TASK GOAL: Retype, word for word, every line from the one holding "cyan 1x2 tile" through the one holding "green 1x1 tile" in the entries below, both included, and only those lines.

DATA PROVIDED:
++++++++
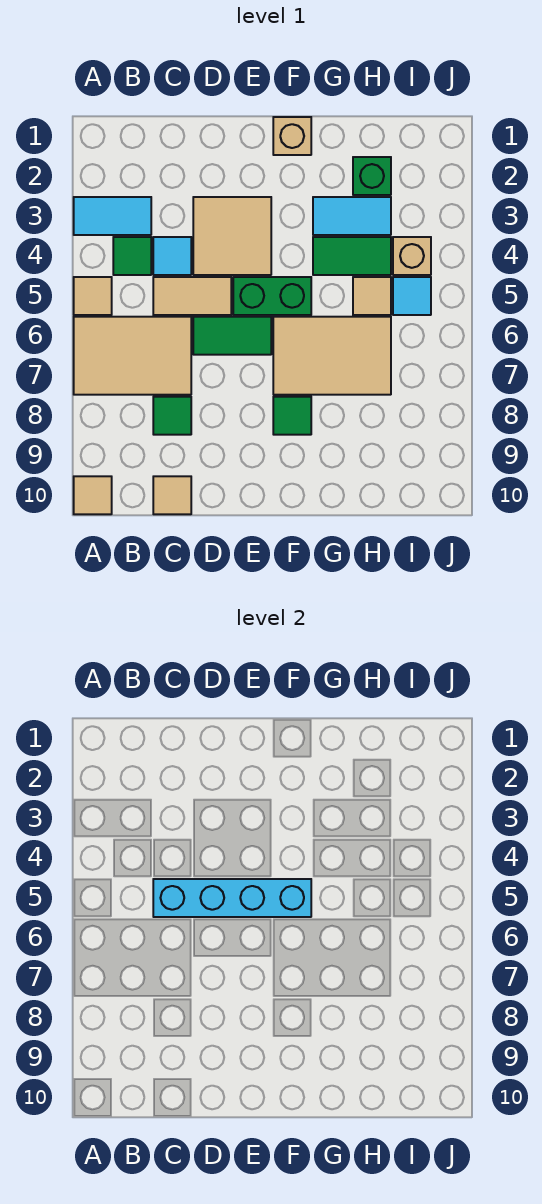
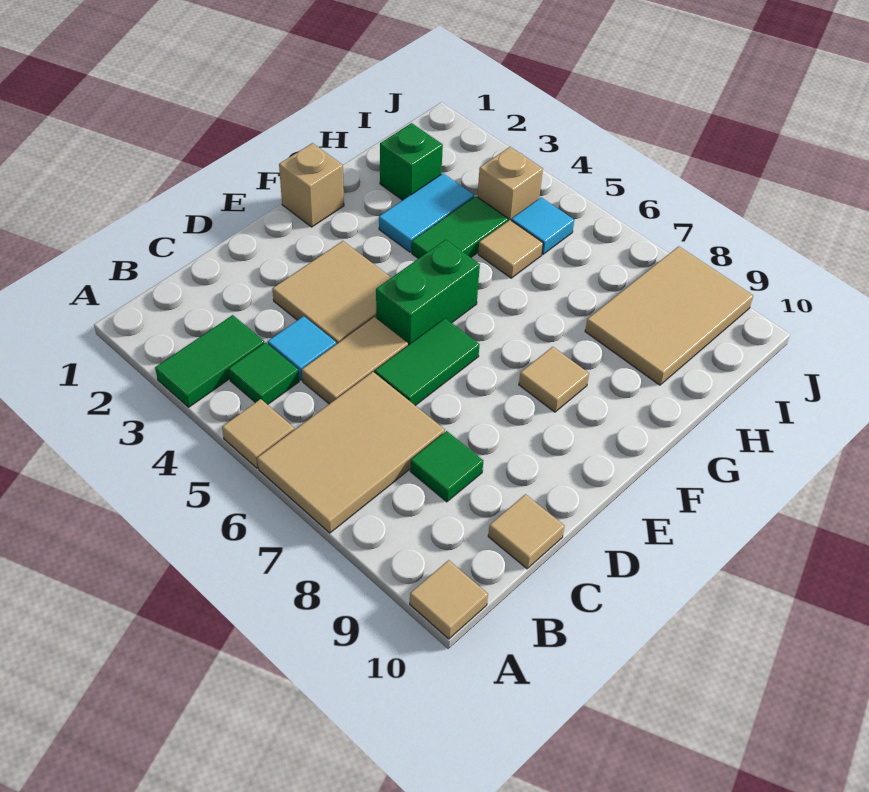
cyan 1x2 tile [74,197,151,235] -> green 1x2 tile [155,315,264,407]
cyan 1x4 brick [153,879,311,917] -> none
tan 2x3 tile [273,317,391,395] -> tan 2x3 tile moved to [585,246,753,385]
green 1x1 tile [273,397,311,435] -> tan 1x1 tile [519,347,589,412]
++++++++
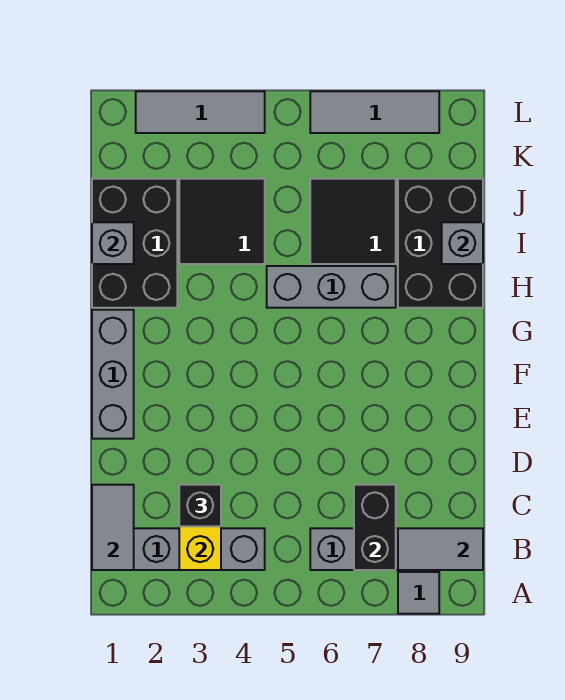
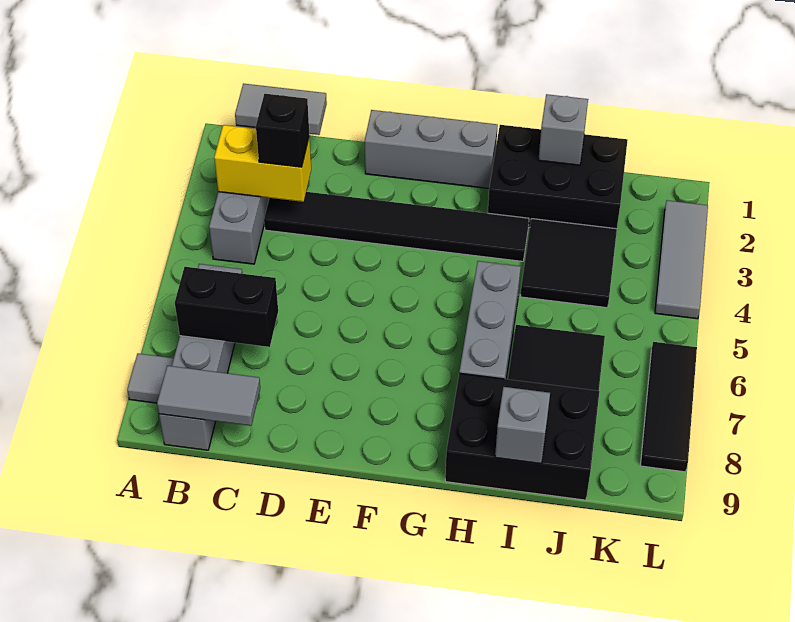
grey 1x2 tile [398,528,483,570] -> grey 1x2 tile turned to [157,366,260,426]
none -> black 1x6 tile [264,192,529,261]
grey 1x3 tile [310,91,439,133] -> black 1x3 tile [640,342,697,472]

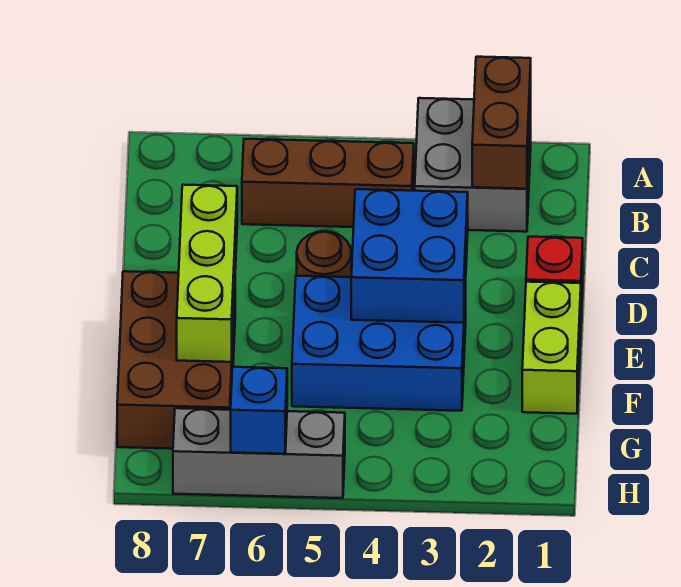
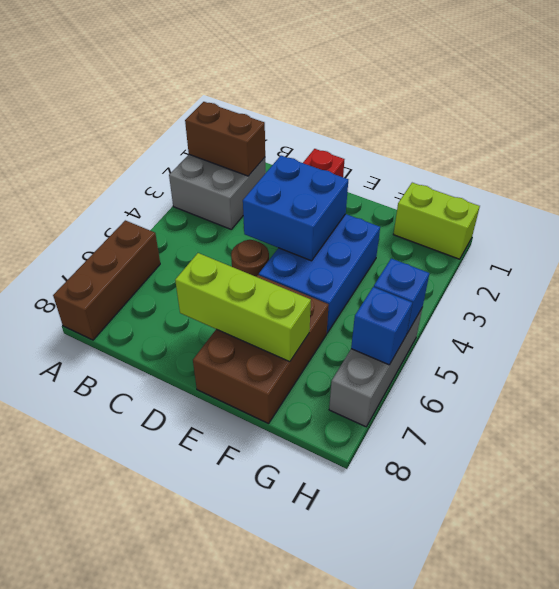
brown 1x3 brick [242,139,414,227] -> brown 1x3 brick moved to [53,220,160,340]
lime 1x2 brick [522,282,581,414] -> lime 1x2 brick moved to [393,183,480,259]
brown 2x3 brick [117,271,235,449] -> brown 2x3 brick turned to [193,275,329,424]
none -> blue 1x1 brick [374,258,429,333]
++++++++
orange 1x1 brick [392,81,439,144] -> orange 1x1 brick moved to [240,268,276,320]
++++++++
TASK OUTPUT:
cyan 1x2 tile [74,197,151,235] -> green 1x2 tile [155,315,264,407]
cyan 1x4 brick [153,879,311,917] -> none
tan 2x3 tile [273,317,391,395] -> tan 2x3 tile moved to [585,246,753,385]
green 1x1 tile [273,397,311,435] -> tan 1x1 tile [519,347,589,412]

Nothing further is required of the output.